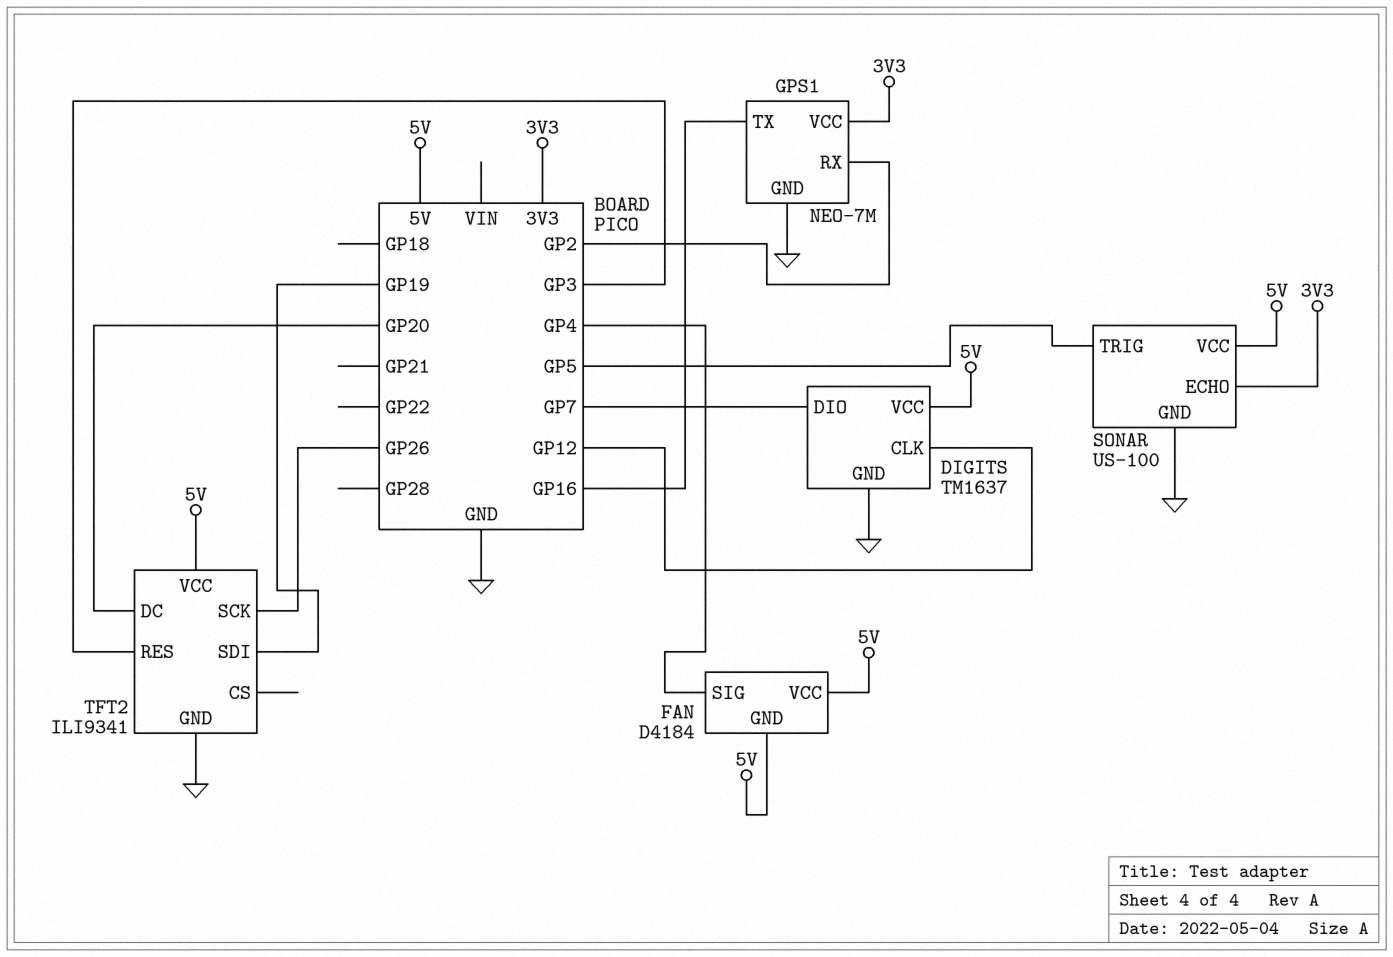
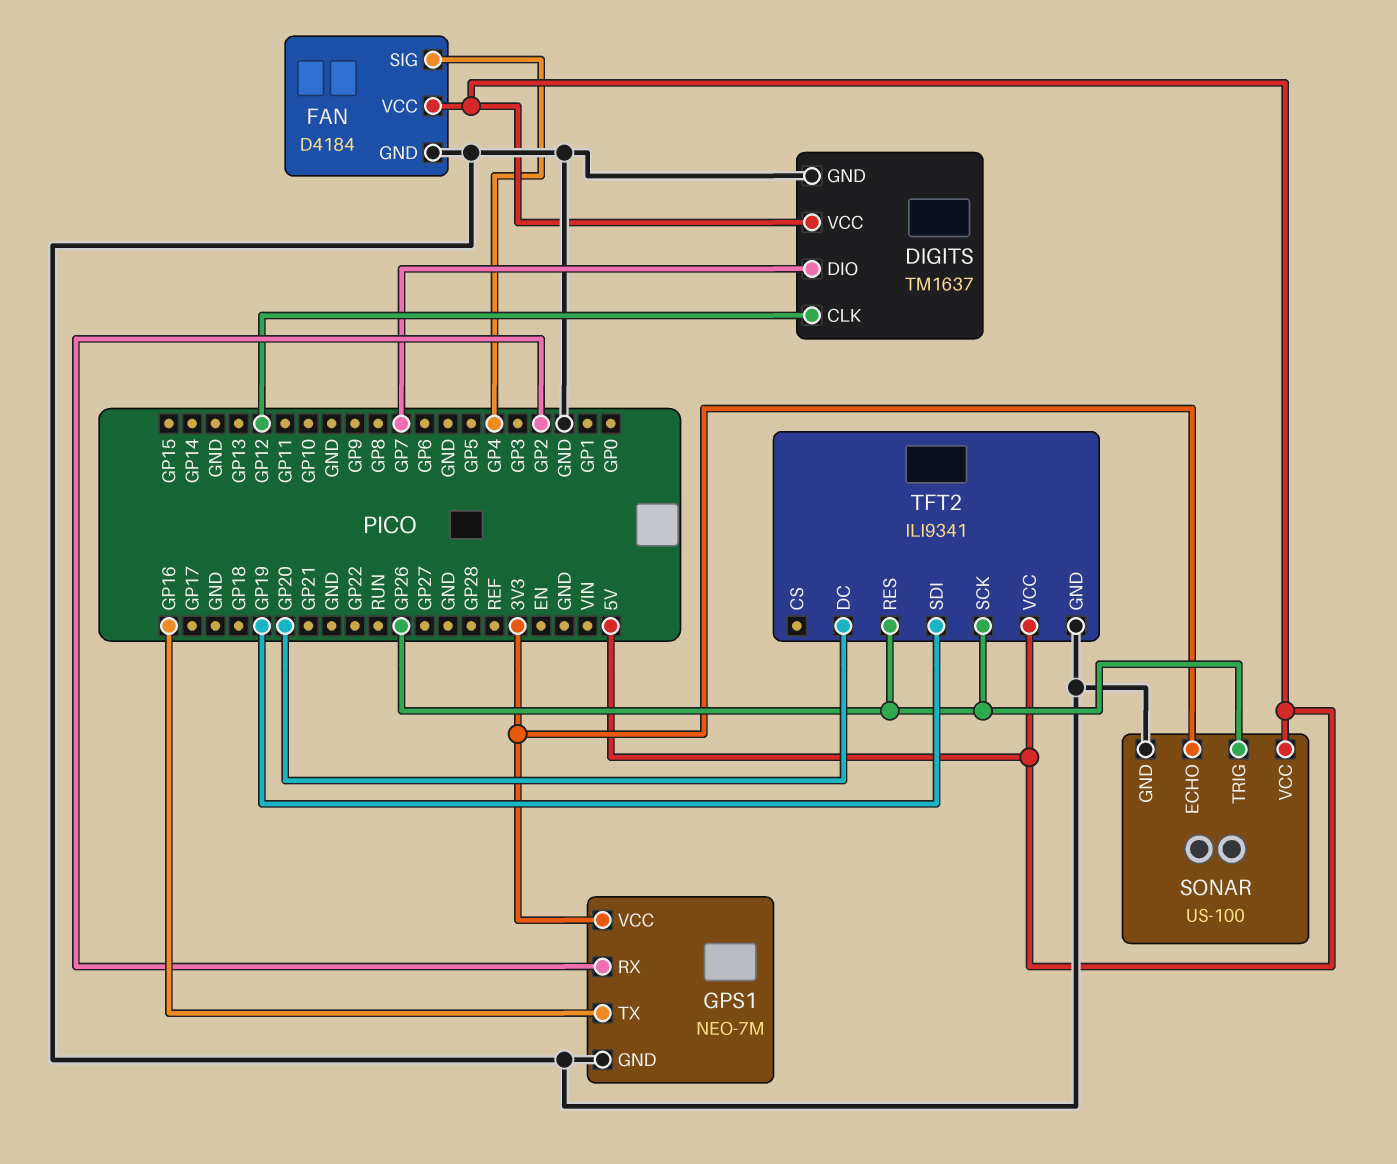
FAN pin GND: 5V -> GND
SONAR pin TRIG: GP5 -> GP26
TFT2 pin RES: GP3 -> GP26

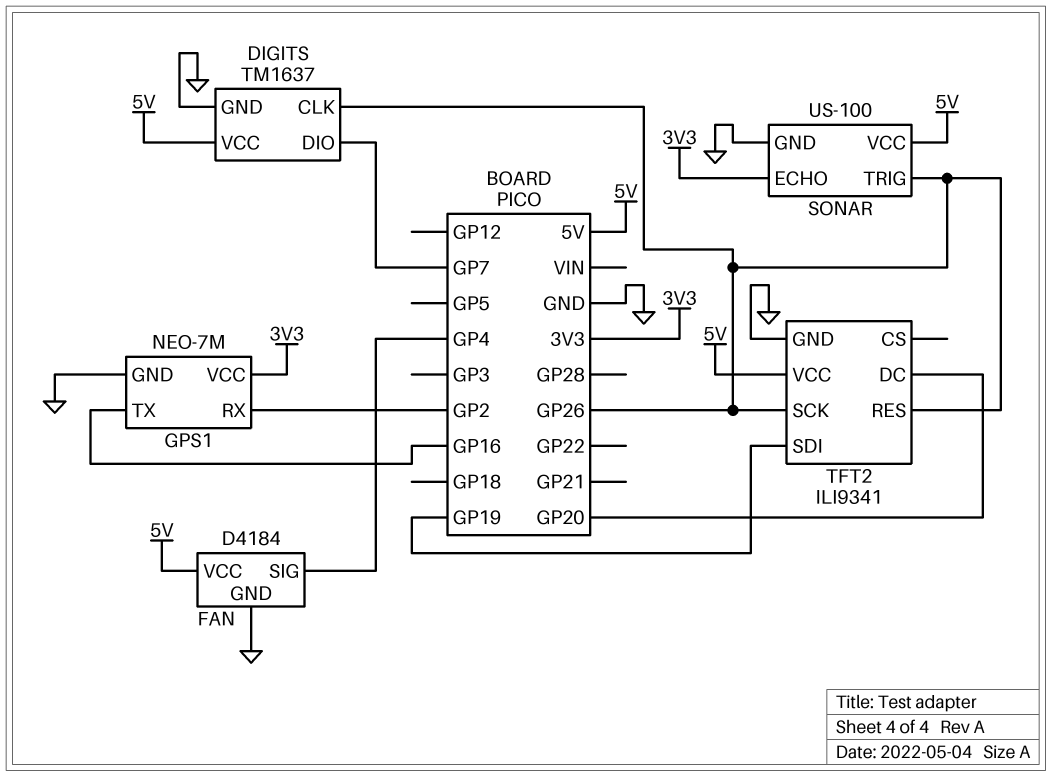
DIGITS pin CLK: GP12 -> GP26

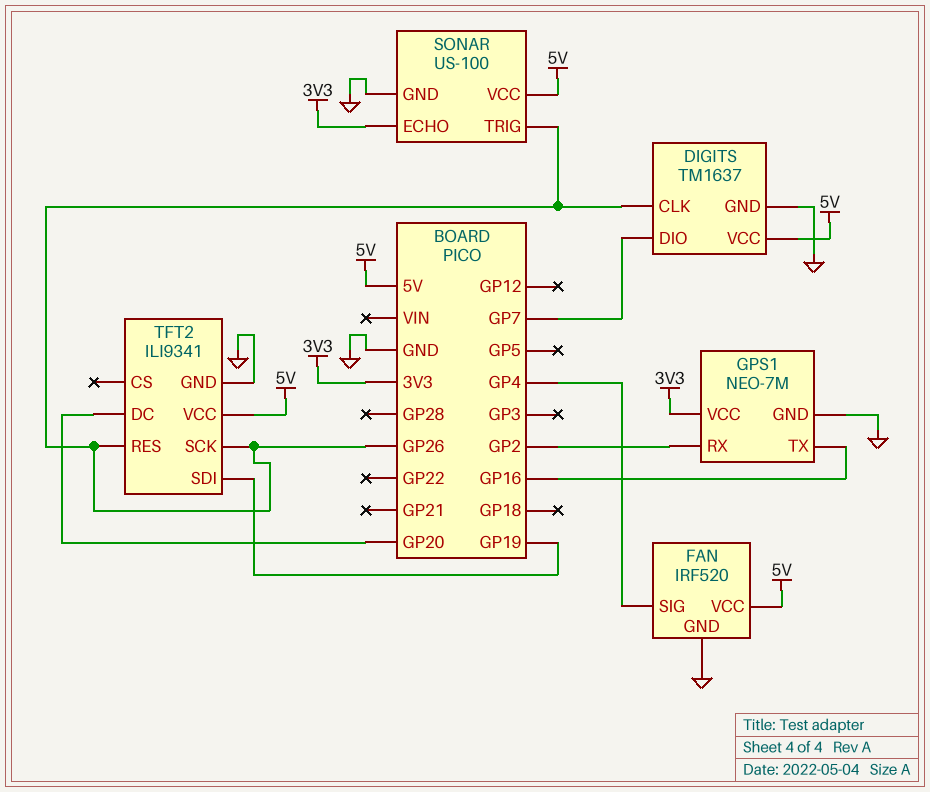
FAN: D4184 -> IRF520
+--
Drop the images and quote the entries word for word.

FAN pin GND: 5V -> GND
SONAR pin TRIG: GP5 -> GP26
TFT2 pin RES: GP3 -> GP26

DIGITS pin CLK: GP12 -> GP26

FAN: D4184 -> IRF520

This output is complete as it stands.